• _Task instructions_:
Read through the records. Copy each line that has the word "black".

• _Exercise materials_:
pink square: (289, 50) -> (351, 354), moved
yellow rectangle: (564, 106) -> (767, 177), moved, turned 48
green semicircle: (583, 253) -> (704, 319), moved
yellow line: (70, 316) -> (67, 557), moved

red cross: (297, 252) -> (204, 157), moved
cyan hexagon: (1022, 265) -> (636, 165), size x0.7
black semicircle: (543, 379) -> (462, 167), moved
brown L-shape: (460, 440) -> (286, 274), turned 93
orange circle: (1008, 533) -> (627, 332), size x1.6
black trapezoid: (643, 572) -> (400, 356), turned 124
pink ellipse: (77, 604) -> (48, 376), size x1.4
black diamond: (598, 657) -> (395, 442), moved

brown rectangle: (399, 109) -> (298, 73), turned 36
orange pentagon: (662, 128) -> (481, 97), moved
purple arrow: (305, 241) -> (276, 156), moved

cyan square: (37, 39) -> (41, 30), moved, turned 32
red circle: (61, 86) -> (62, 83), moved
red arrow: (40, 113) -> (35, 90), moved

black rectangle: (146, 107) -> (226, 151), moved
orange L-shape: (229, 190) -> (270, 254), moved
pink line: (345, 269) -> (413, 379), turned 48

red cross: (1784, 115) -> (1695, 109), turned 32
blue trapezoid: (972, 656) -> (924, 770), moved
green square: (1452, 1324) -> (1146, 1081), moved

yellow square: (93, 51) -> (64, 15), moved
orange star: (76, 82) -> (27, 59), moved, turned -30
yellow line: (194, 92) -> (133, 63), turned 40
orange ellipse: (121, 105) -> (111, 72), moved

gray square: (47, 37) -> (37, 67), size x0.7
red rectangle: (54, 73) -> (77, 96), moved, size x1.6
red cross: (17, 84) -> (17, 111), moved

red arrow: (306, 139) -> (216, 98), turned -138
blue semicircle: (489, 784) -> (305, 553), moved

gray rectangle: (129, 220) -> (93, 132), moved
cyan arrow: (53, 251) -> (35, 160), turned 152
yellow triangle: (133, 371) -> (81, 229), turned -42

• _Problem solution_:
black semicircle: (543, 379) -> (462, 167), moved
black trapezoid: (643, 572) -> (400, 356), turned 124
black diamond: (598, 657) -> (395, 442), moved
black rectangle: (146, 107) -> (226, 151), moved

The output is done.